**Try it**.
Across the entries below, work out how many lines contain "none". Respond with the number and no other text.

**Provided material**.
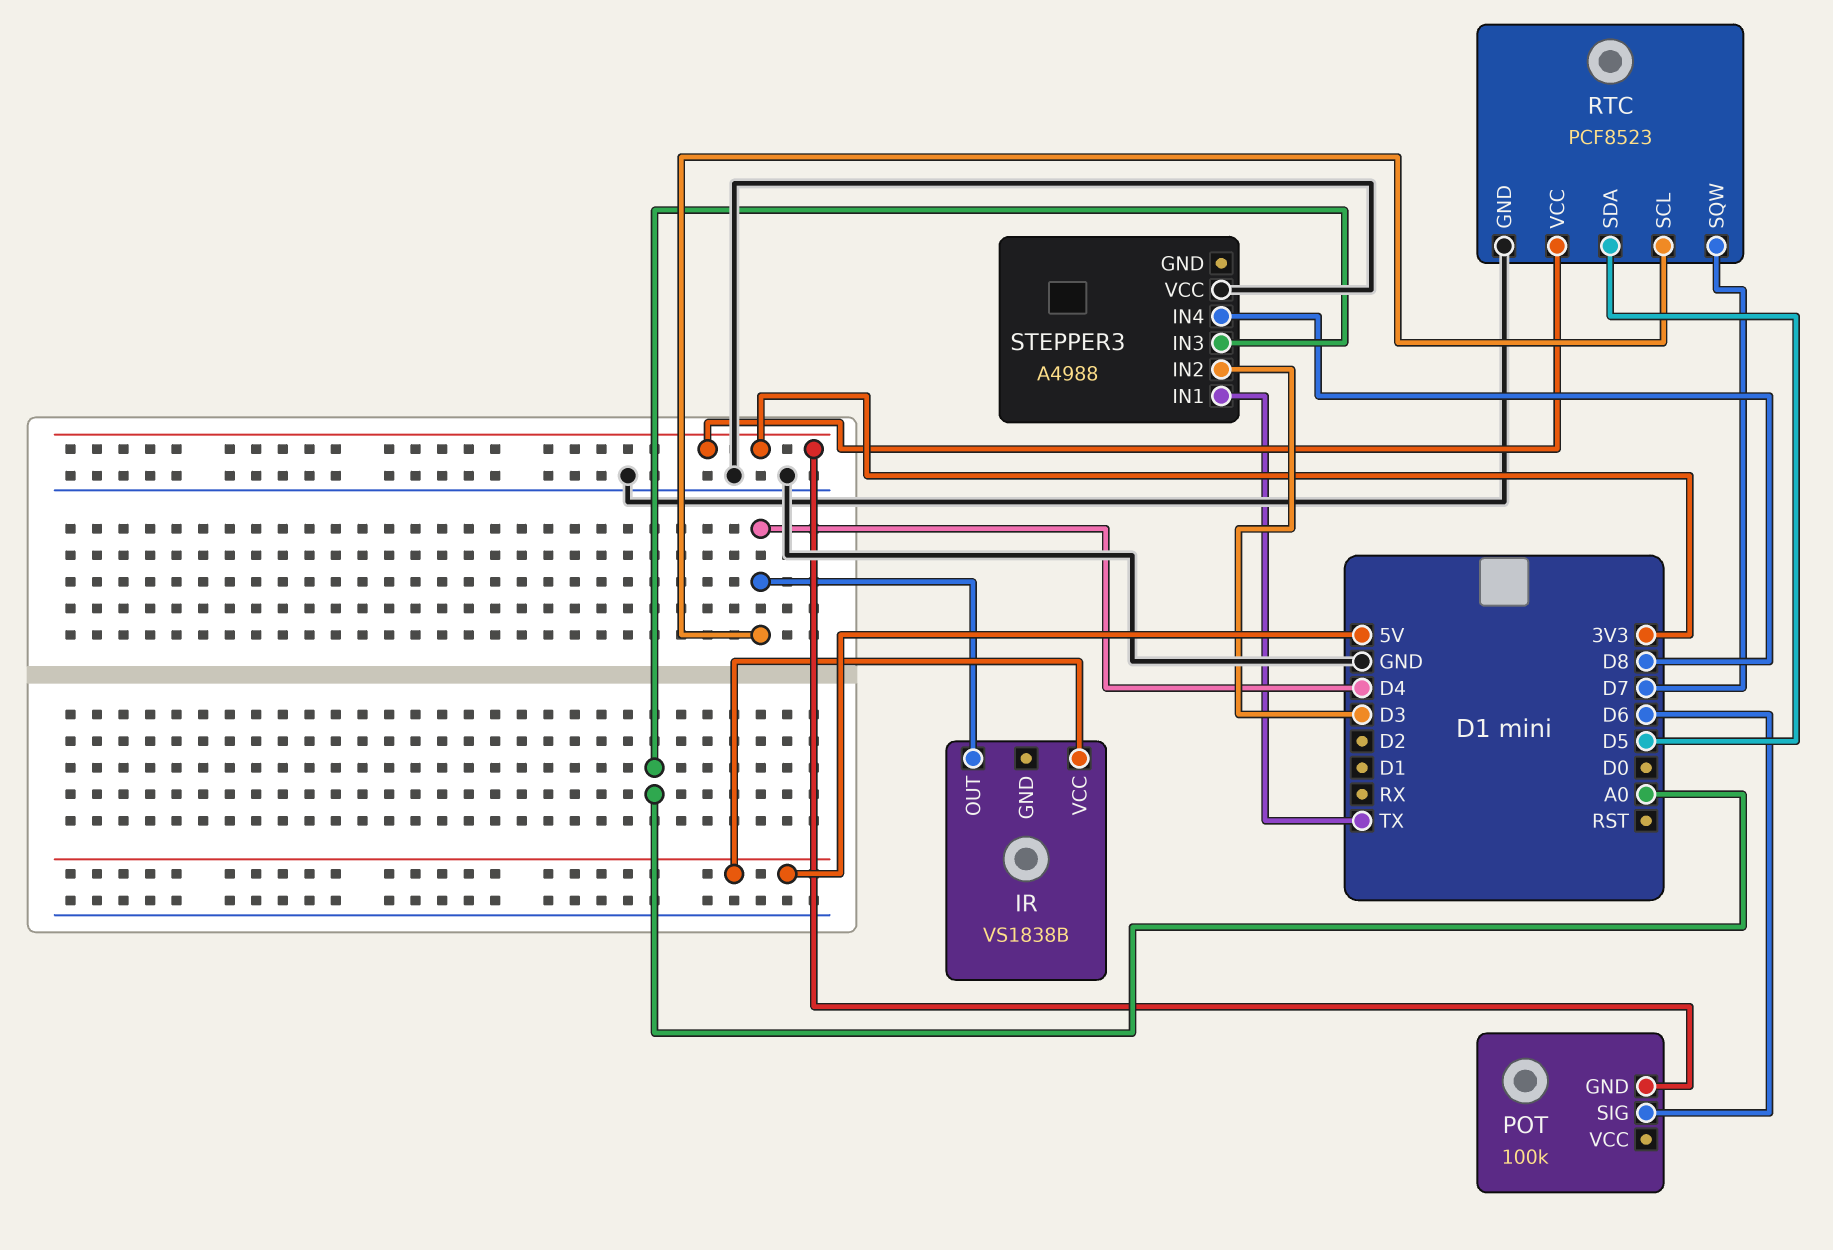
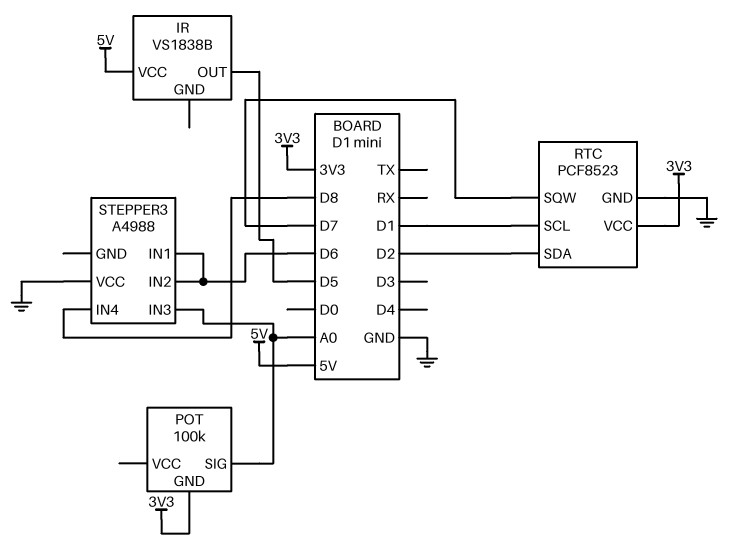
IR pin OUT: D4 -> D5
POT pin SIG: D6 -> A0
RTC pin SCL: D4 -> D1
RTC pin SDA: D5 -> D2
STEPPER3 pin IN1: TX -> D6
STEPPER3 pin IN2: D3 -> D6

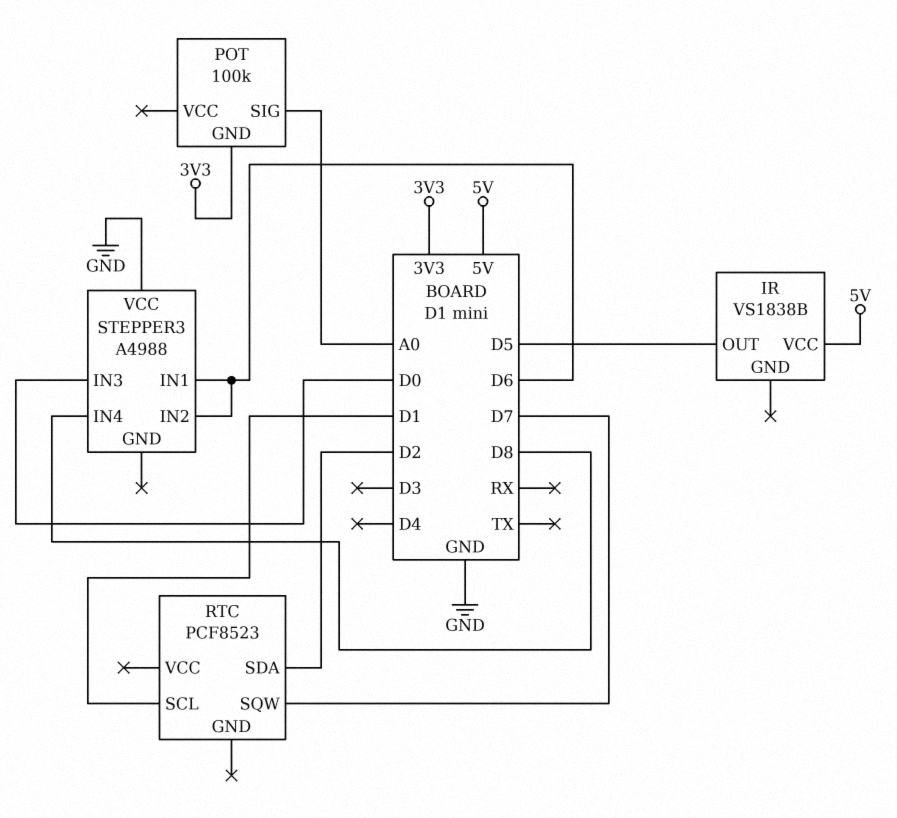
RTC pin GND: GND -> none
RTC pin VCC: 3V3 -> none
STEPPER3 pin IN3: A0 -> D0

**Expected answer**.
2